BEGIN
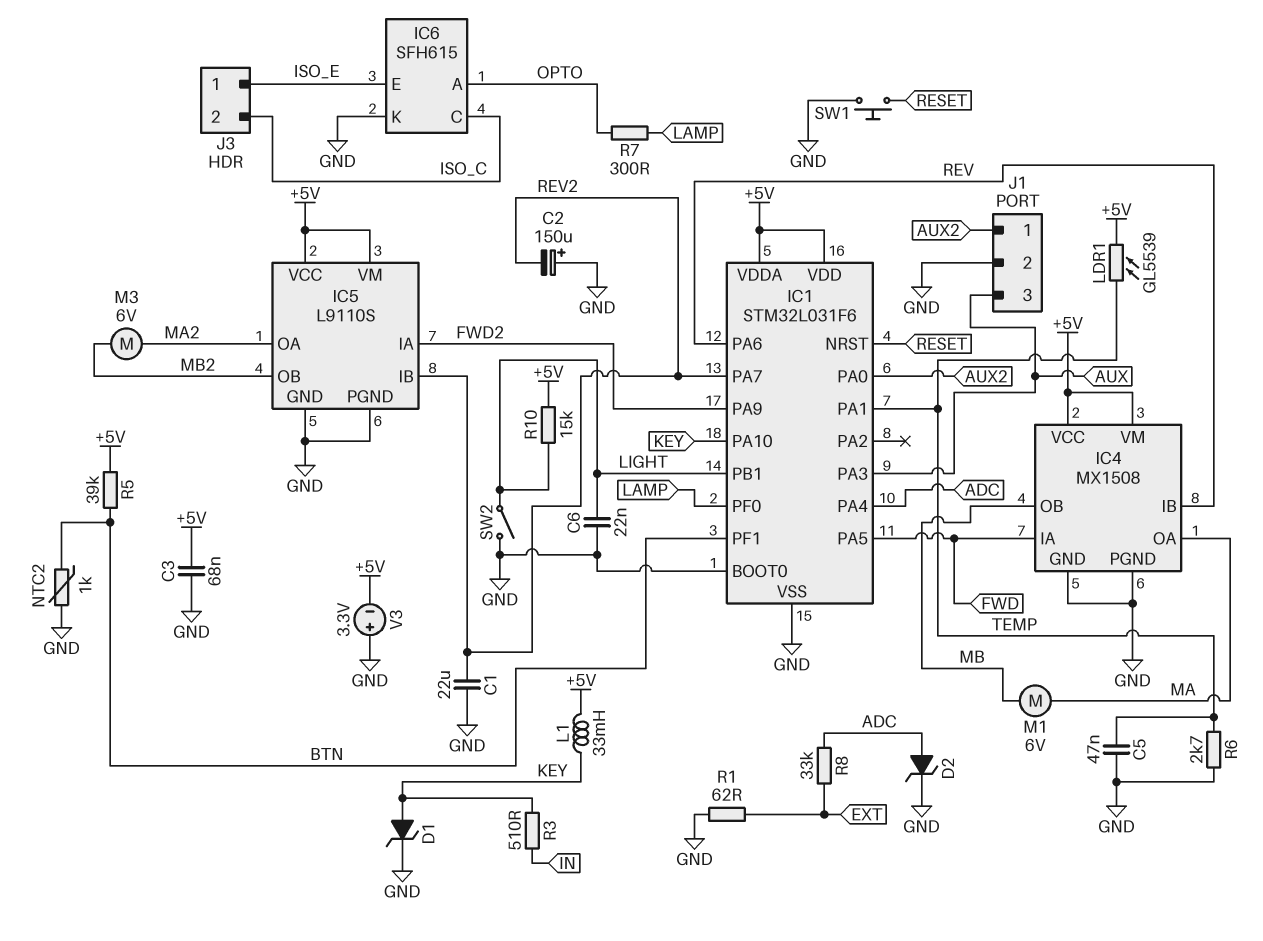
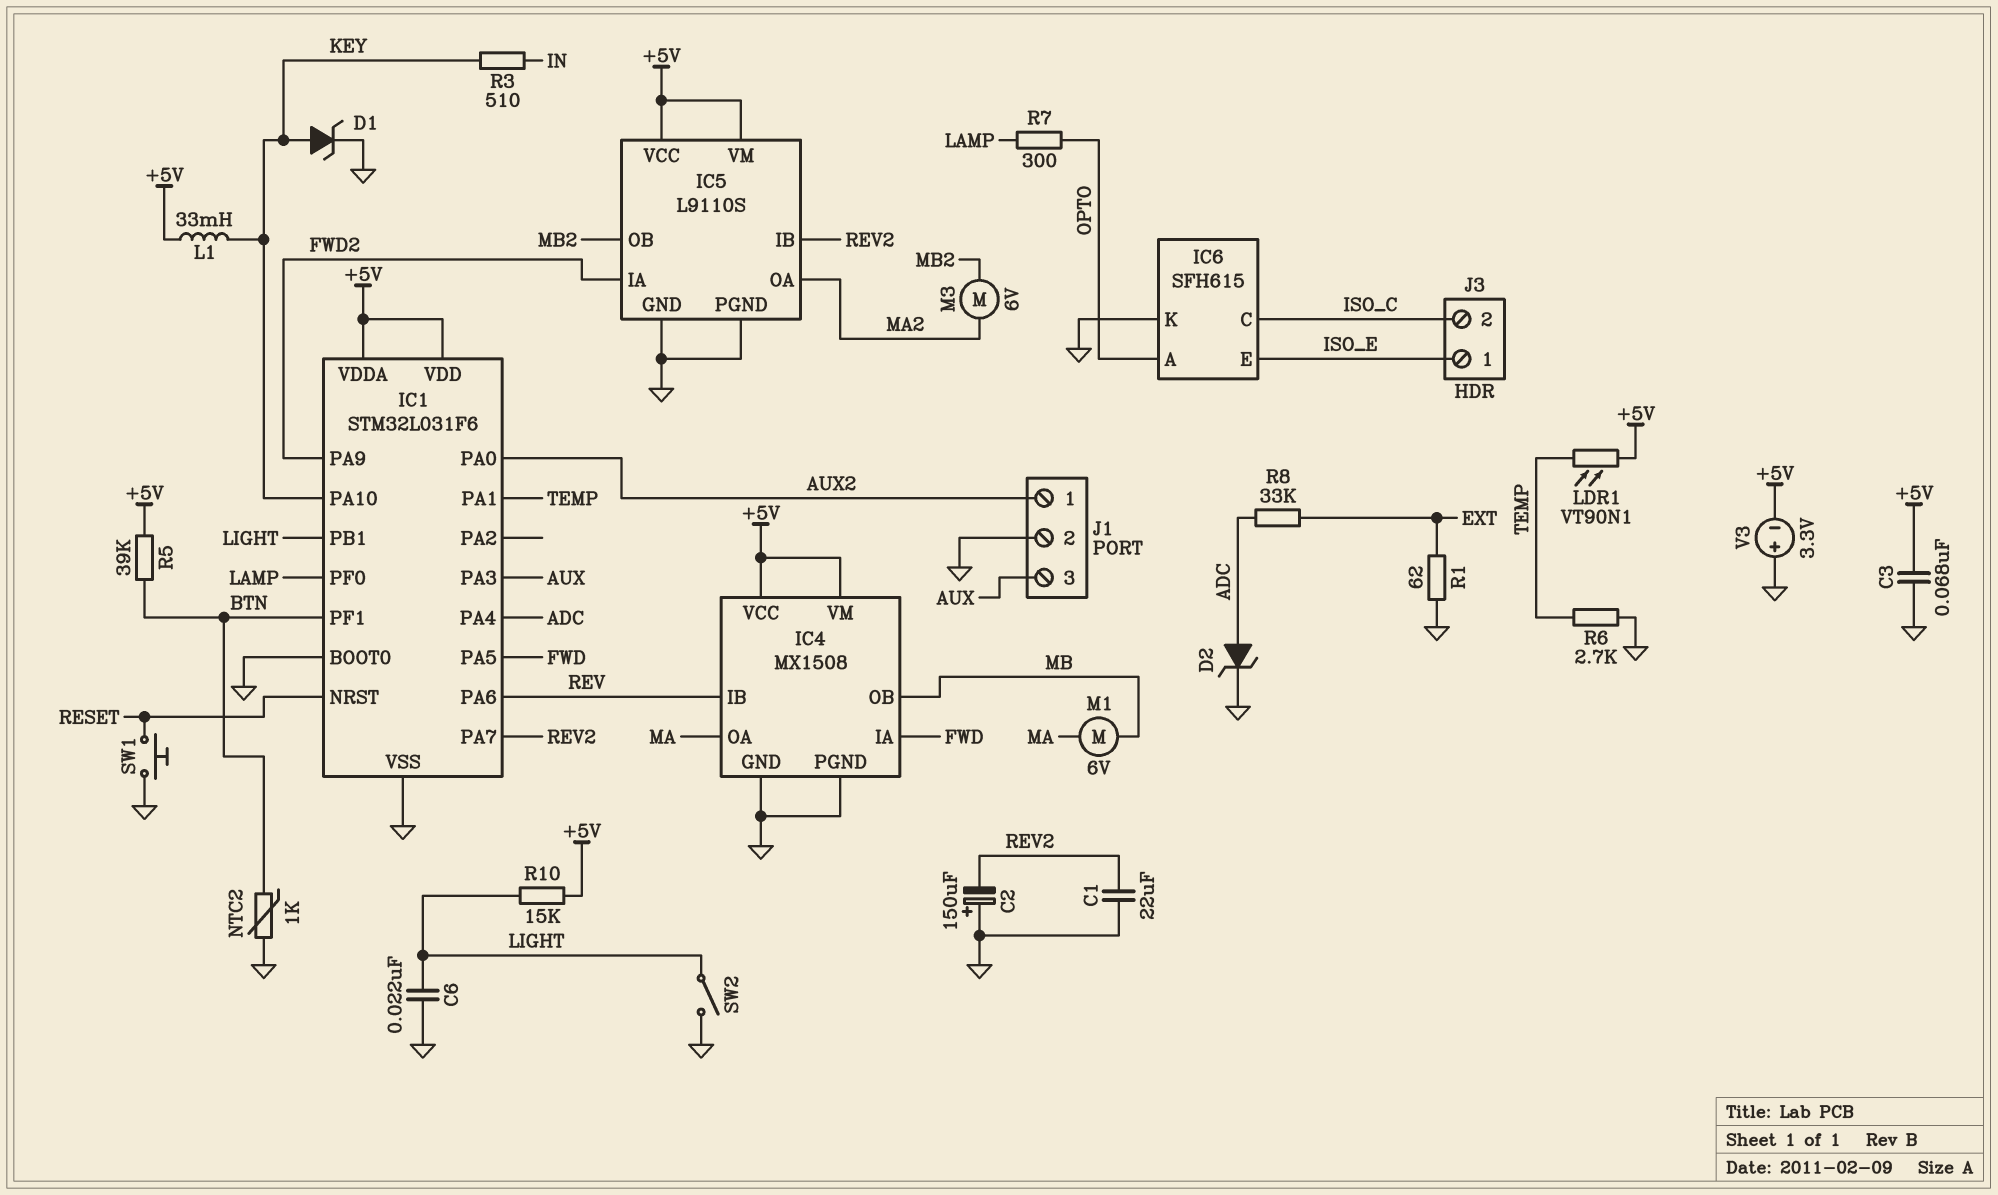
C5: 47nF (GND, TEMP) -> none
LDR1: GL5539 (+5V, TEMP) -> VT90N1 (+5V, TEMP)

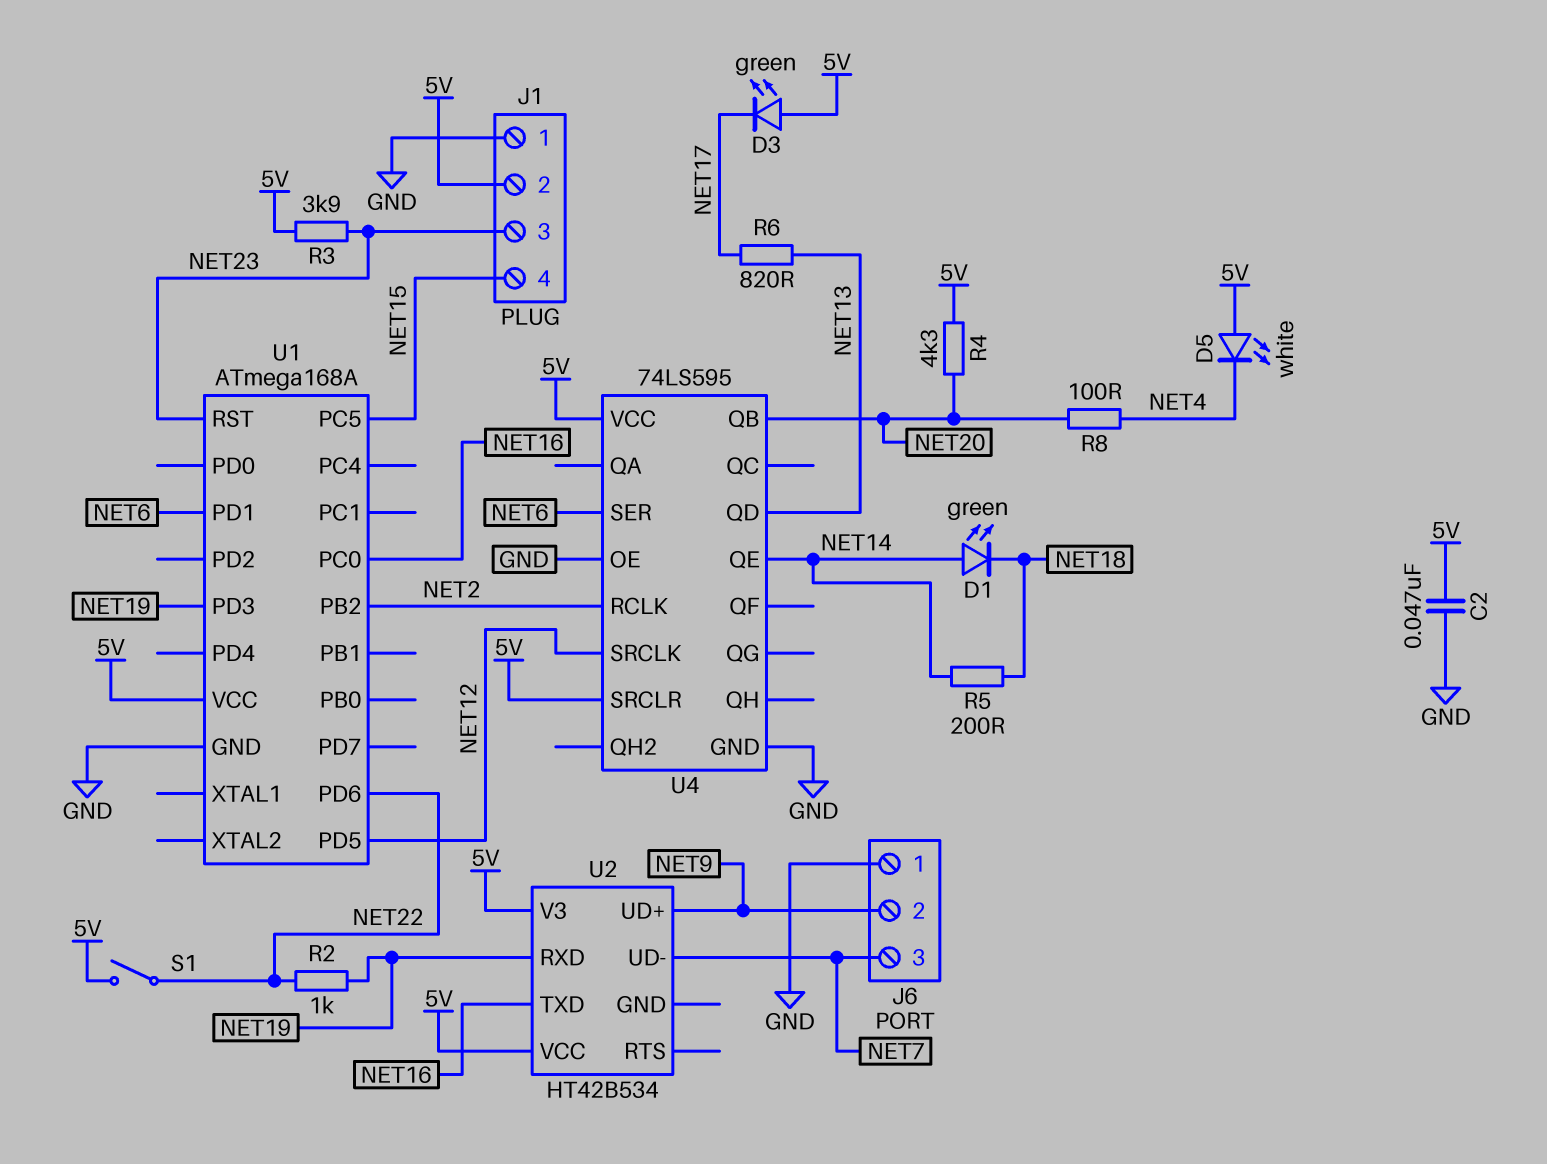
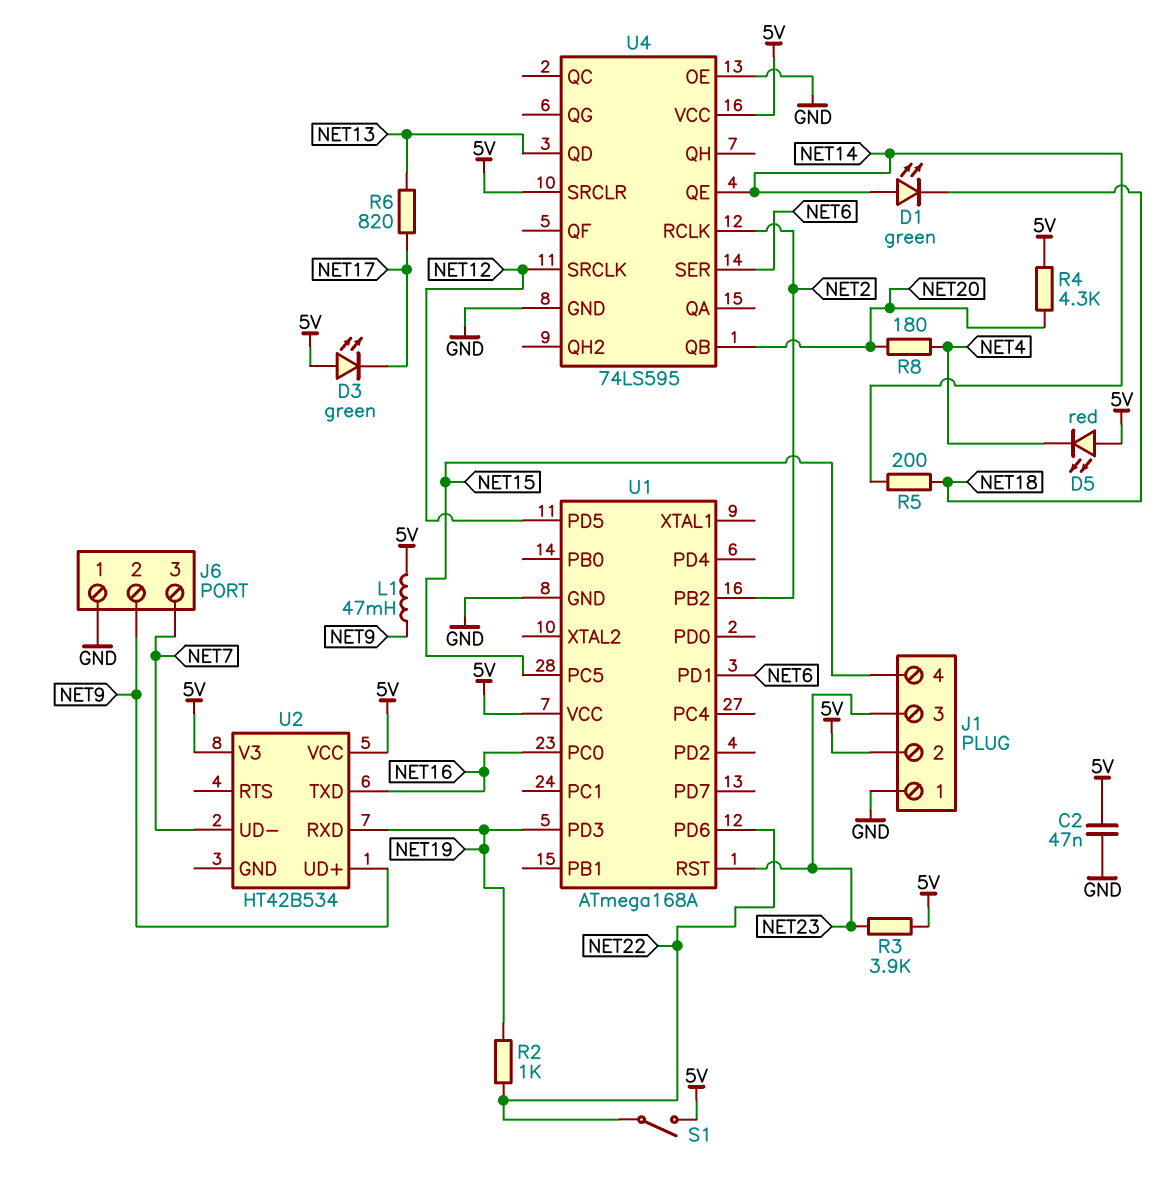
D5: LED white (A 5V, K NET4) -> LED red (A 5V, K NET4)
L1: none -> 47mH (5V, NET9)
R8: 100 (NET4, NET20) -> 180 (NET4, NET20)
END
** Your goal **
Please state how many lines in the records contain the word "TEMP", and give only that number.

** Answer box **
2